WHAT IS BEING ASKED =
Please repeat every record exactly, leaving out any pictures.

(Spatial object tracking data)
- - - -

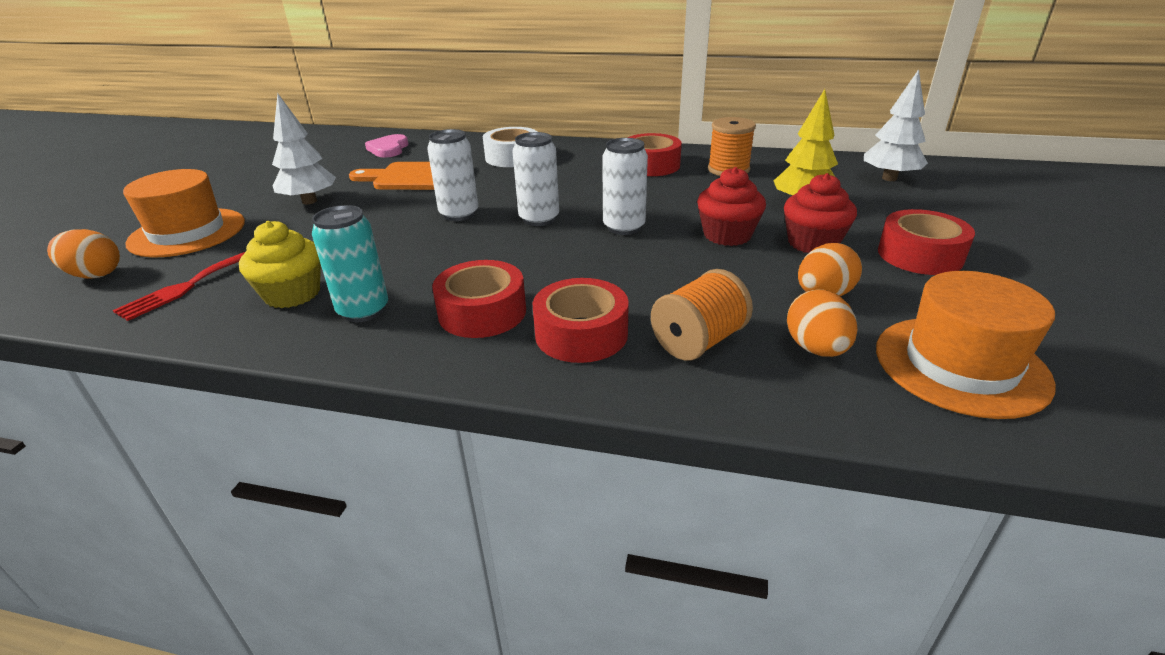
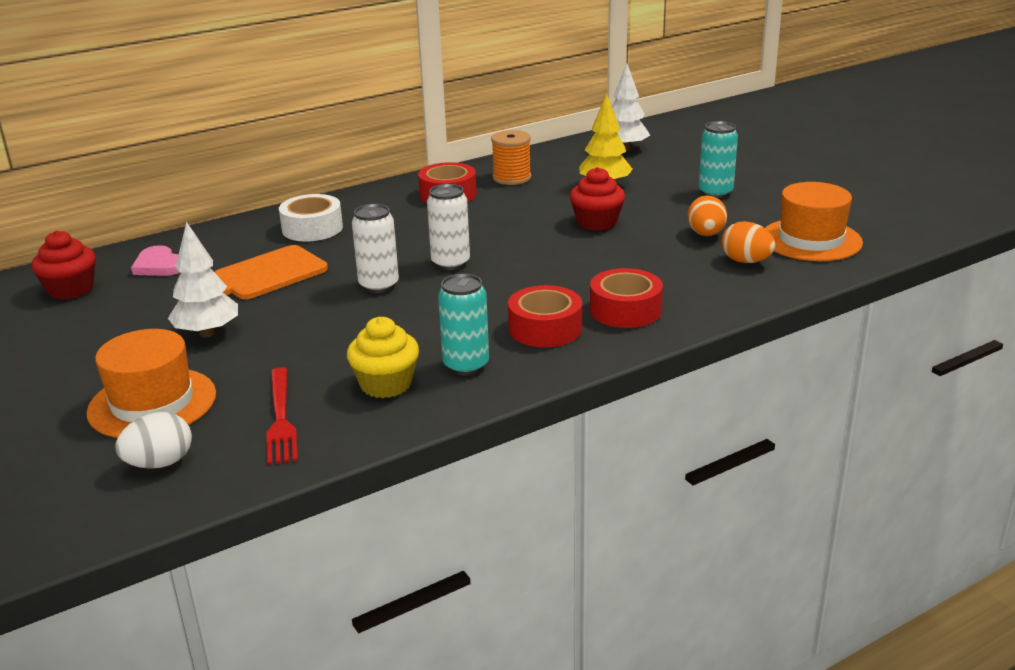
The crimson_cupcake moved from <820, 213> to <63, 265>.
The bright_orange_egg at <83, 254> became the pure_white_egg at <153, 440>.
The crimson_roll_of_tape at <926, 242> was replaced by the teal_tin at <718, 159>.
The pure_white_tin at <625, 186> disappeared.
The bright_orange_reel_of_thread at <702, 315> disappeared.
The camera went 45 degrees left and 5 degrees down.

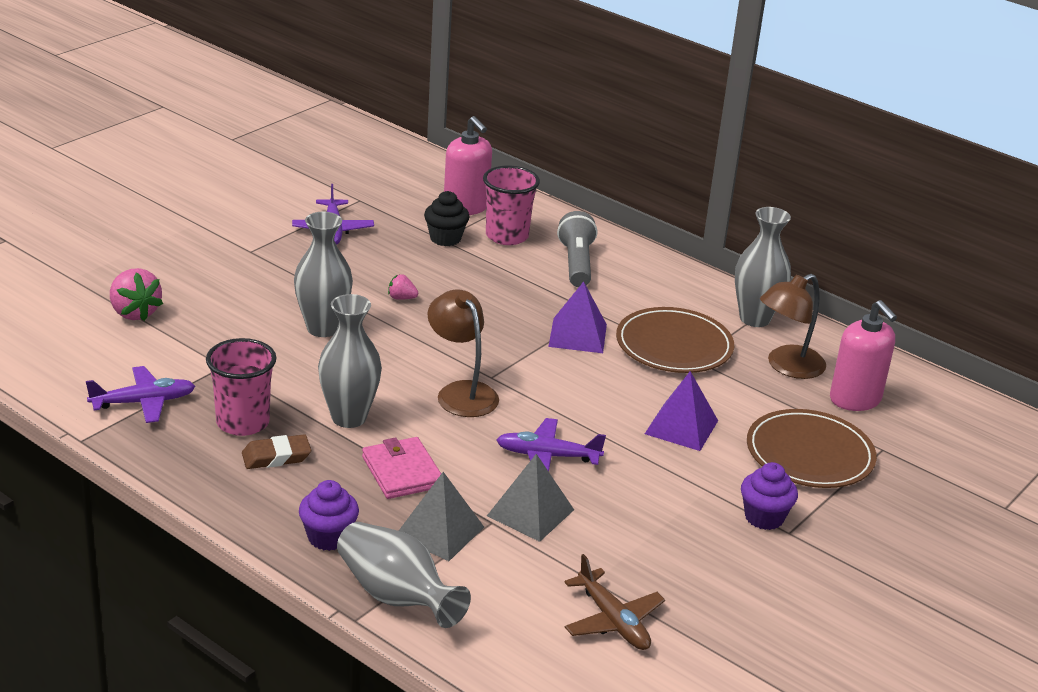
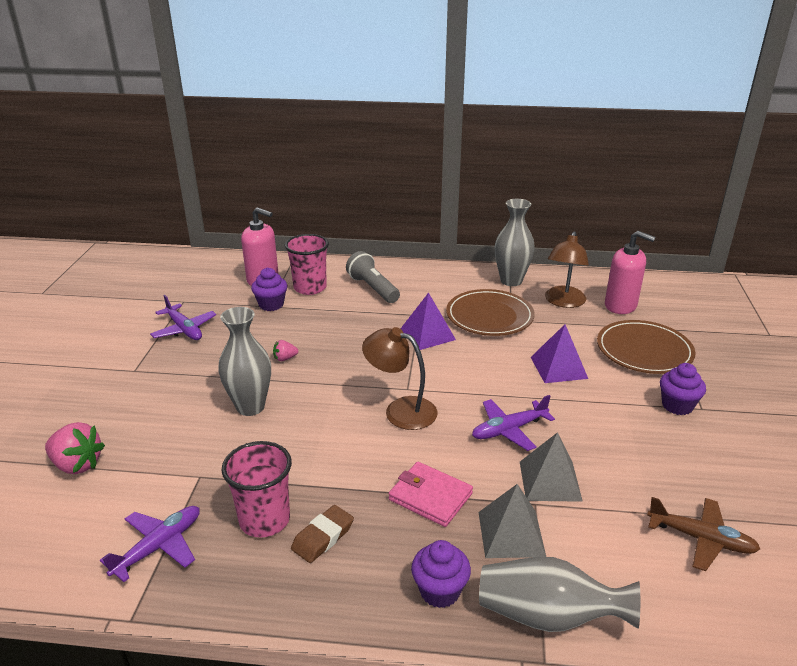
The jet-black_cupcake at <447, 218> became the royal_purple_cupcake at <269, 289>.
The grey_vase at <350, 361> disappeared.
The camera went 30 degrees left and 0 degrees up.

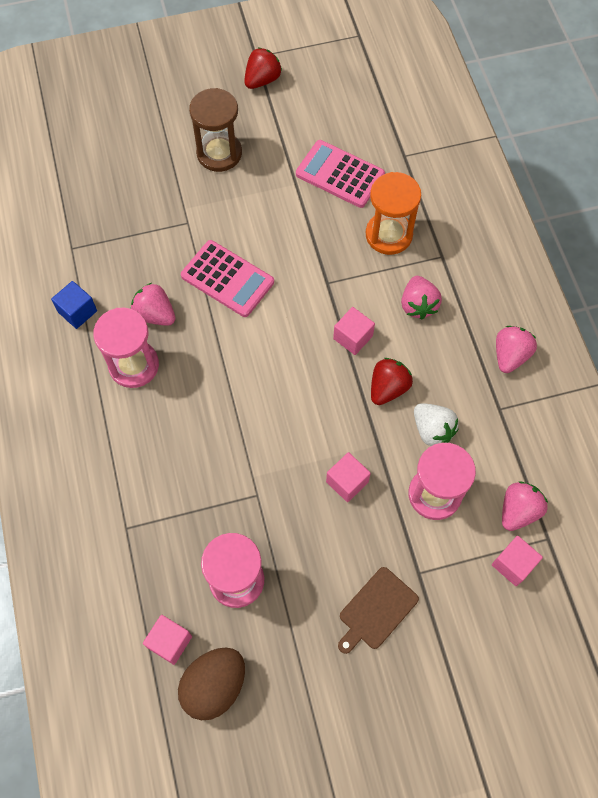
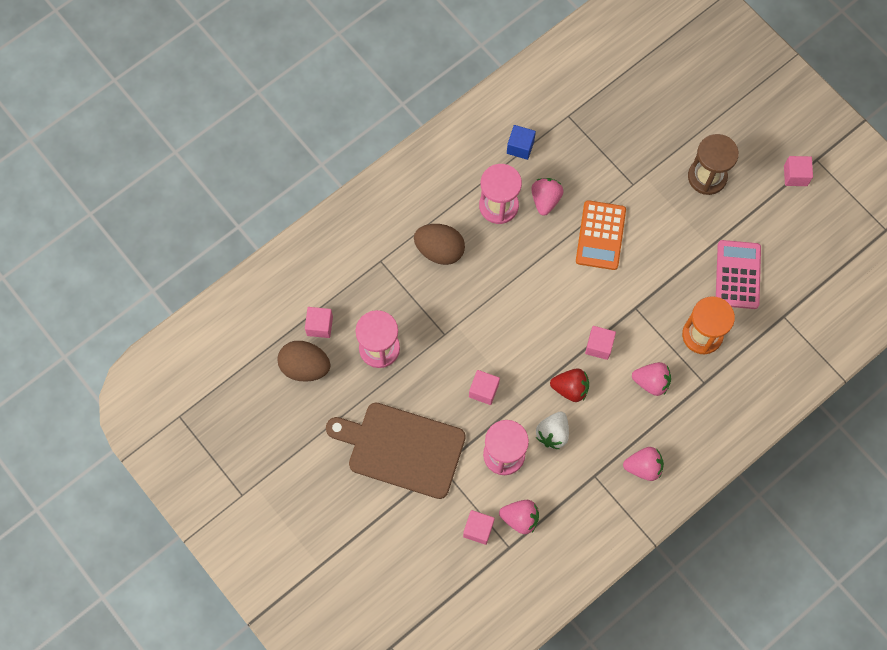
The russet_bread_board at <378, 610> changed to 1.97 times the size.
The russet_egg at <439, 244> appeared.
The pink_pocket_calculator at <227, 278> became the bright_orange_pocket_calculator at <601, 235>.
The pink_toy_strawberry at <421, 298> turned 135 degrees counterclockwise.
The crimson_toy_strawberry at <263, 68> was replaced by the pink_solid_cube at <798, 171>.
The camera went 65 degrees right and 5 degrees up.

- - - -

ANSWER SECTION =
The crimson_cupcake moved from <820, 213> to <63, 265>.
The bright_orange_egg at <83, 254> became the pure_white_egg at <153, 440>.
The crimson_roll_of_tape at <926, 242> was replaced by the teal_tin at <718, 159>.
The pure_white_tin at <625, 186> disappeared.
The bright_orange_reel_of_thread at <702, 315> disappeared.
The camera went 45 degrees left and 5 degrees down.

The jet-black_cupcake at <447, 218> became the royal_purple_cupcake at <269, 289>.
The grey_vase at <350, 361> disappeared.
The camera went 30 degrees left and 0 degrees up.

The russet_bread_board at <378, 610> changed to 1.97 times the size.
The russet_egg at <439, 244> appeared.
The pink_pocket_calculator at <227, 278> became the bright_orange_pocket_calculator at <601, 235>.
The pink_toy_strawberry at <421, 298> turned 135 degrees counterclockwise.
The crimson_toy_strawberry at <263, 68> was replaced by the pink_solid_cube at <798, 171>.
The camera went 65 degrees right and 5 degrees up.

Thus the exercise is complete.